Search term "MATRIX": copy each line of the data containing it.

------ DATASET RECORDS ------

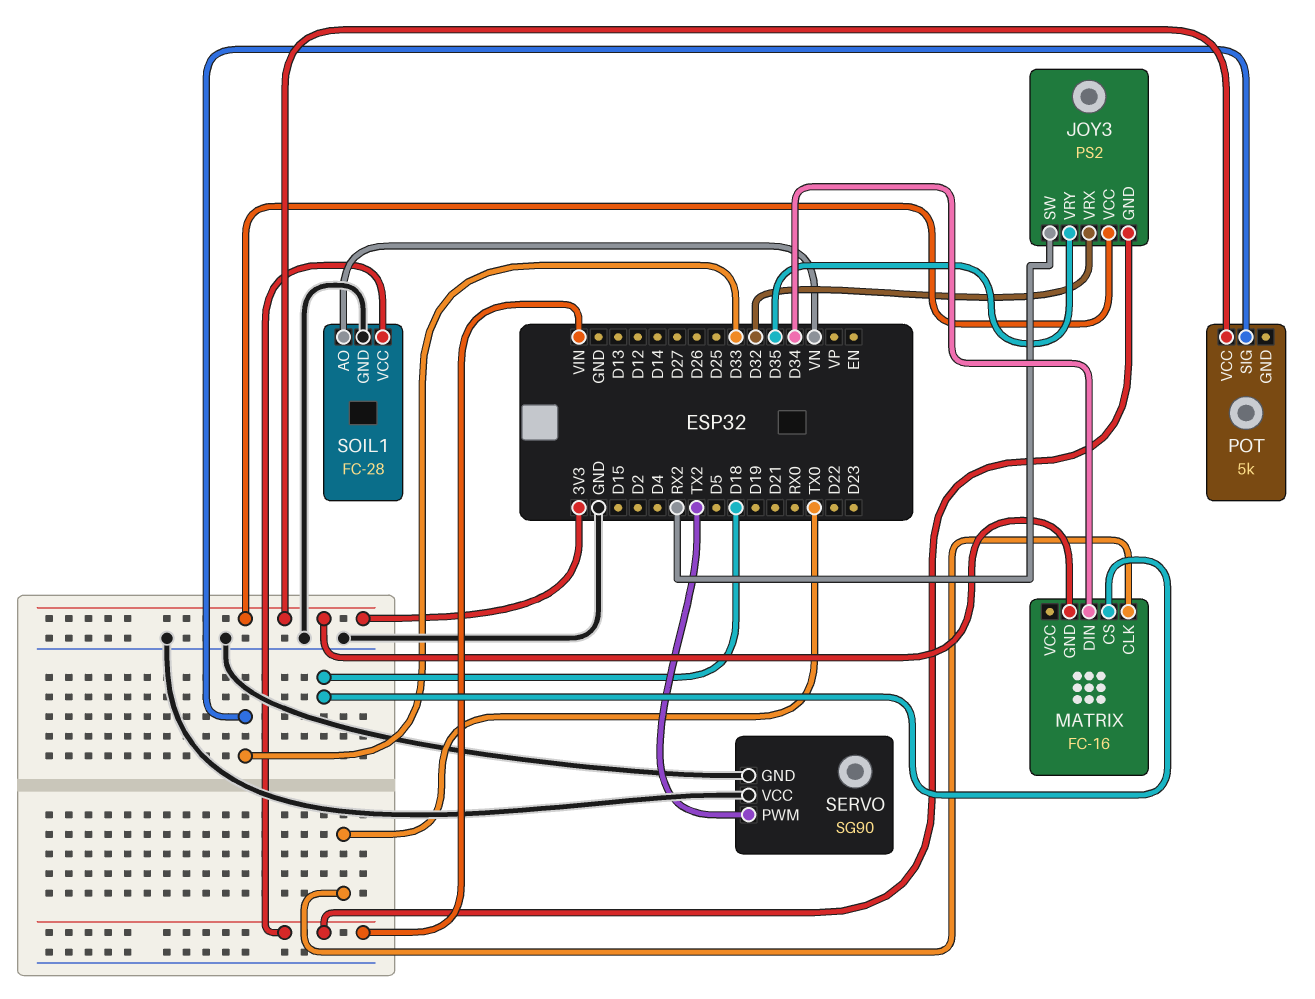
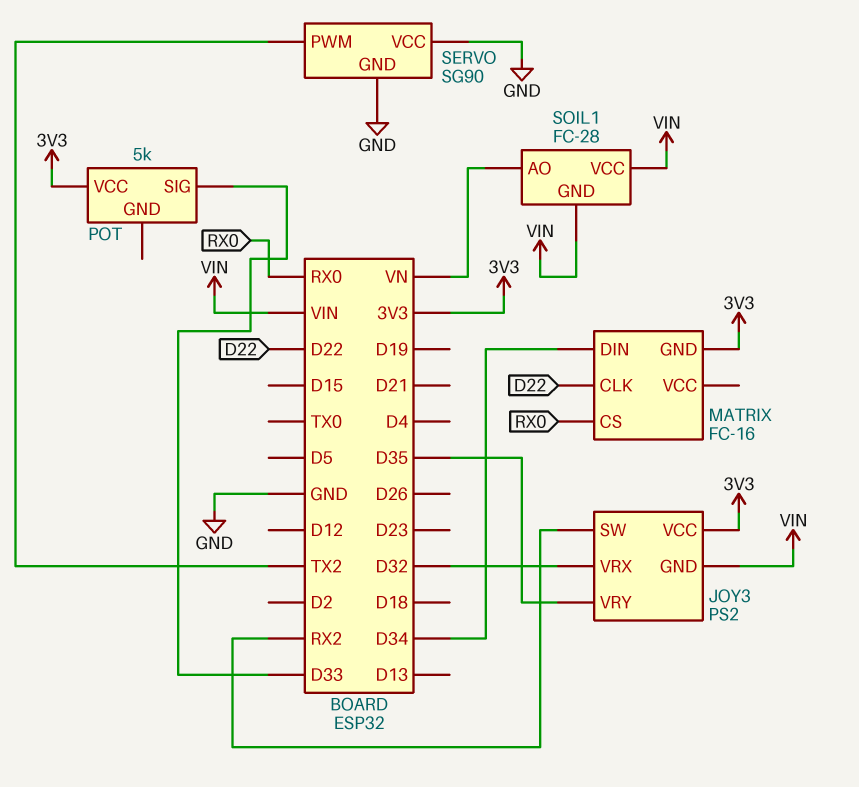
MATRIX pin CLK: TX0 -> D22
MATRIX pin CS: D18 -> RX0
SOIL1 pin GND: GND -> VIN

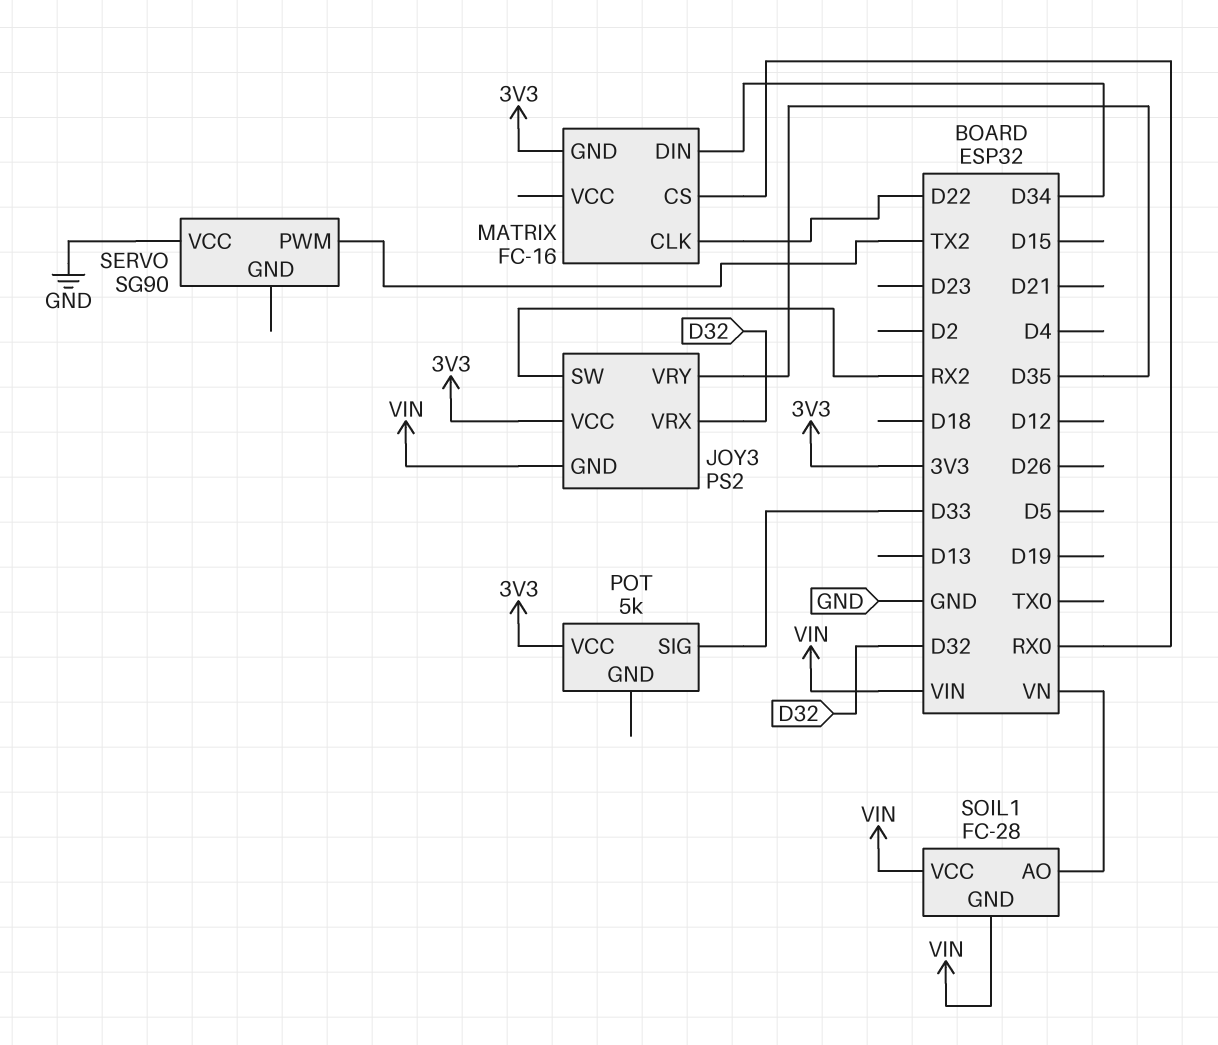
SERVO pin GND: GND -> none

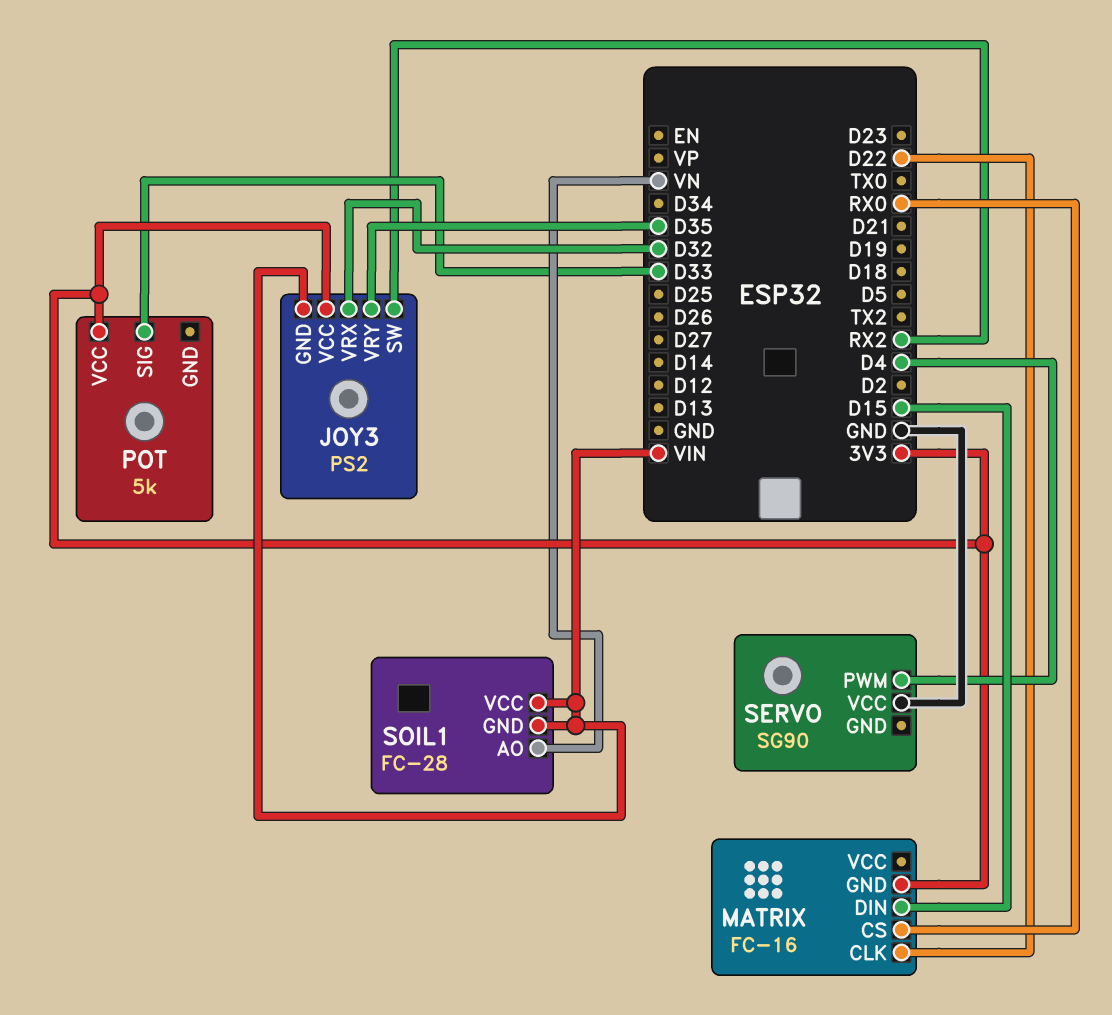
MATRIX pin DIN: D34 -> D15
SERVO pin PWM: TX2 -> D4

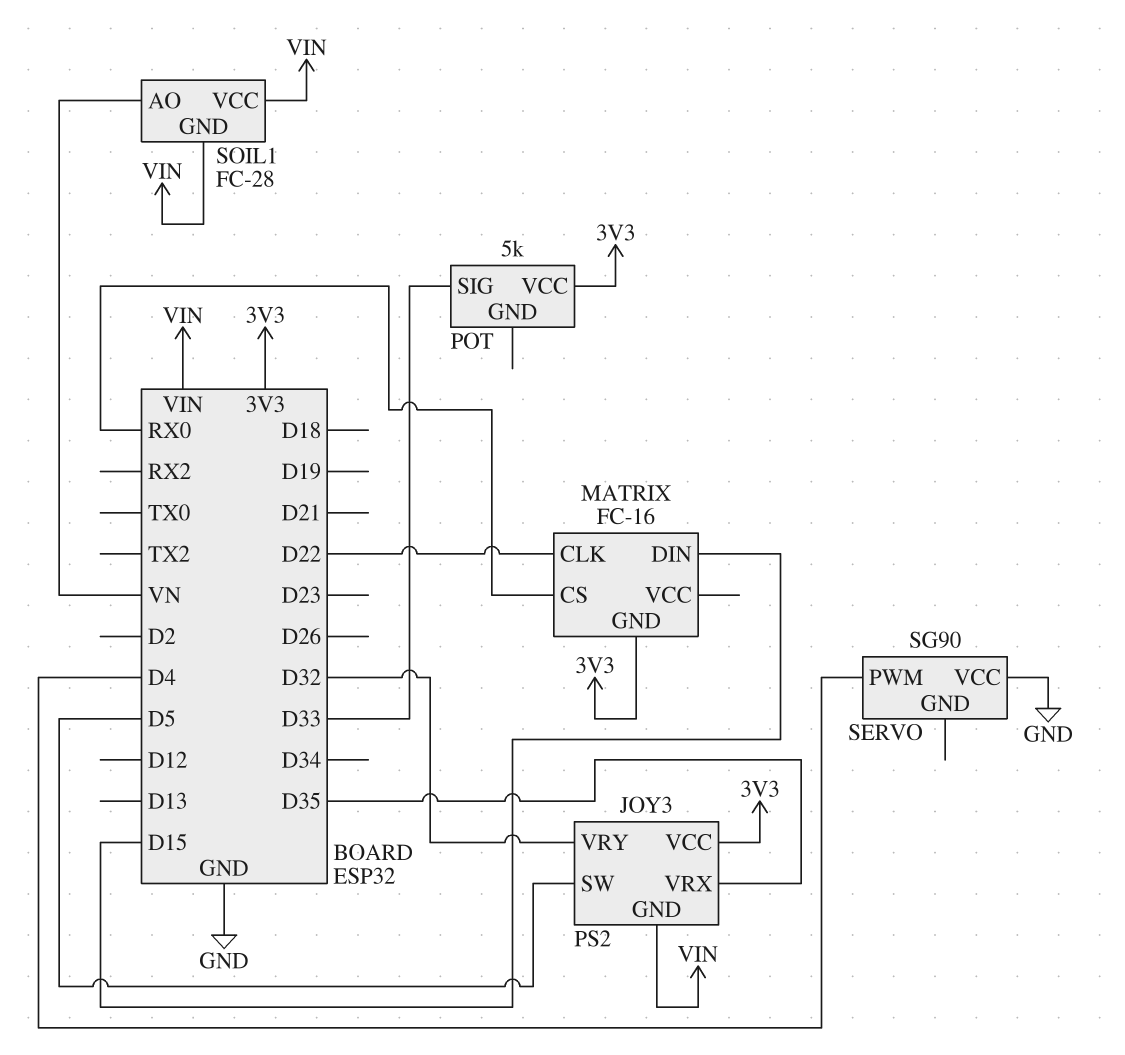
JOY3 pin SW: RX2 -> D5
JOY3 pin VRX: D32 -> D35
JOY3 pin VRY: D35 -> D32

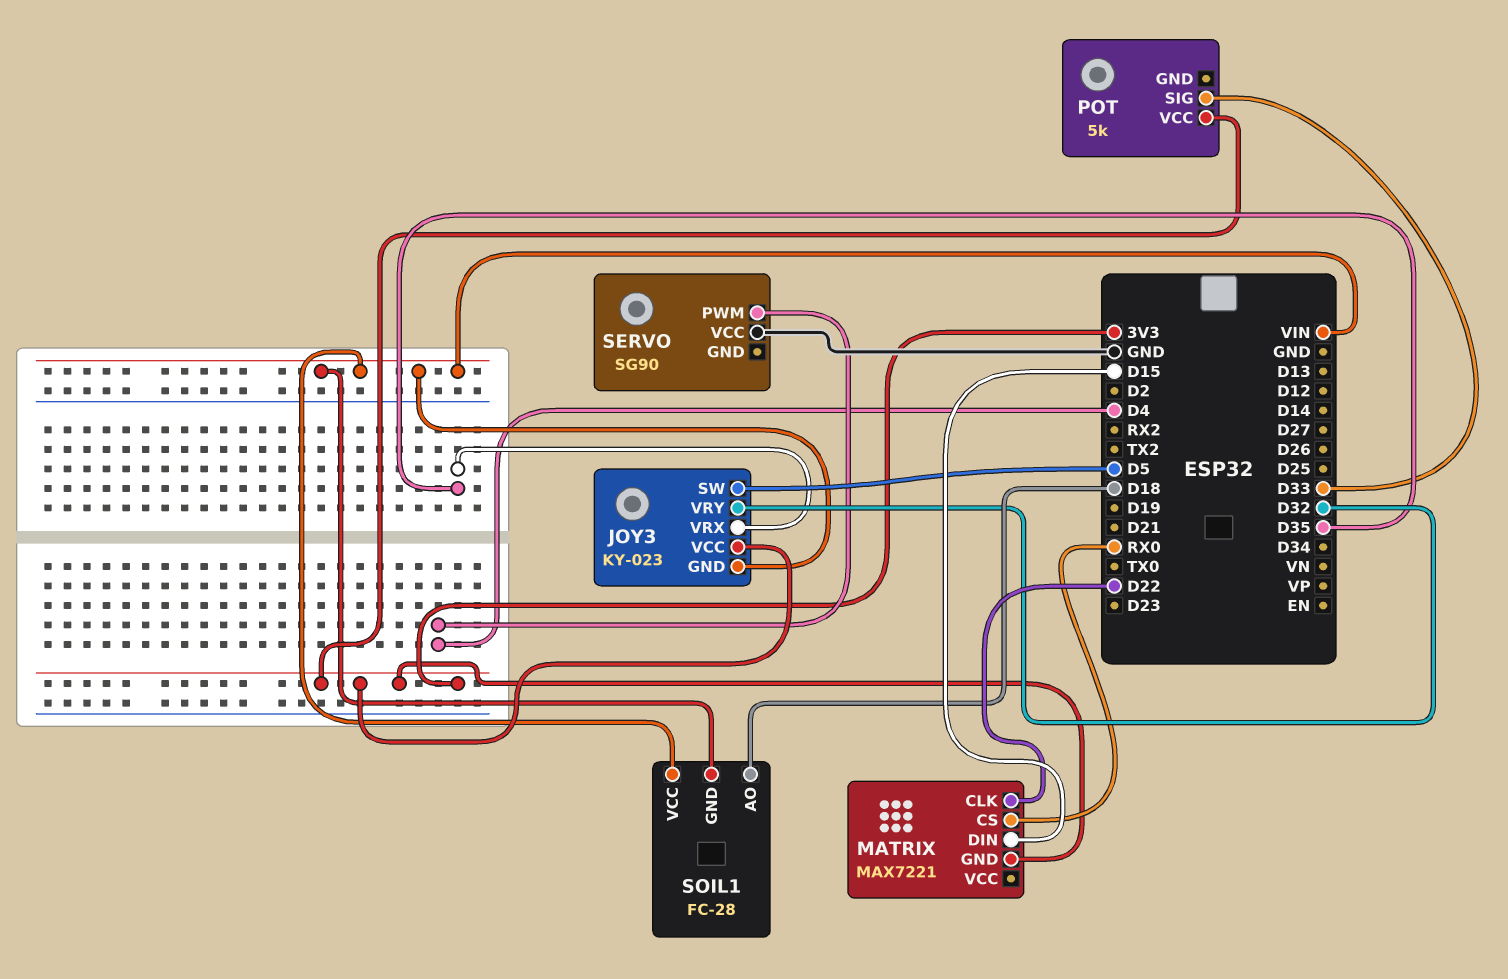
JOY3: PS2 -> KY-023
MATRIX: FC-16 -> MAX7221
SOIL1 pin AO: VN -> D18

------

- [SOLVED PROBLEM]:
MATRIX pin CLK: TX0 -> D22
MATRIX pin CS: D18 -> RX0
MATRIX pin DIN: D34 -> D15
MATRIX: FC-16 -> MAX7221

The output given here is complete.